• What you should do:
The full listing below is to be written out exactly.

• Given data:
○ ○ ○ ○

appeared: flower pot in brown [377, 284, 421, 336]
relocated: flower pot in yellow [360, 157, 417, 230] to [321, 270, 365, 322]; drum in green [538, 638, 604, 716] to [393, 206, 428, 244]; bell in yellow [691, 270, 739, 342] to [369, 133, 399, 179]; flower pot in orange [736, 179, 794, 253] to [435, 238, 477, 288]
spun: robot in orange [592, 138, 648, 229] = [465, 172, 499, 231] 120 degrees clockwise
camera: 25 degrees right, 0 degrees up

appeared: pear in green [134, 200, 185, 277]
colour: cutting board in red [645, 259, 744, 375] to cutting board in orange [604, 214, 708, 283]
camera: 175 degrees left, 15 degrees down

○ ○ ○ ○

• Result for this exercise:
appeared: flower pot in brown [377, 284, 421, 336]
relocated: flower pot in yellow [360, 157, 417, 230] to [321, 270, 365, 322]; drum in green [538, 638, 604, 716] to [393, 206, 428, 244]; bell in yellow [691, 270, 739, 342] to [369, 133, 399, 179]; flower pot in orange [736, 179, 794, 253] to [435, 238, 477, 288]
spun: robot in orange [592, 138, 648, 229] = [465, 172, 499, 231] 120 degrees clockwise
camera: 25 degrees right, 0 degrees up

appeared: pear in green [134, 200, 185, 277]
colour: cutting board in red [645, 259, 744, 375] to cutting board in orange [604, 214, 708, 283]
camera: 175 degrees left, 15 degrees down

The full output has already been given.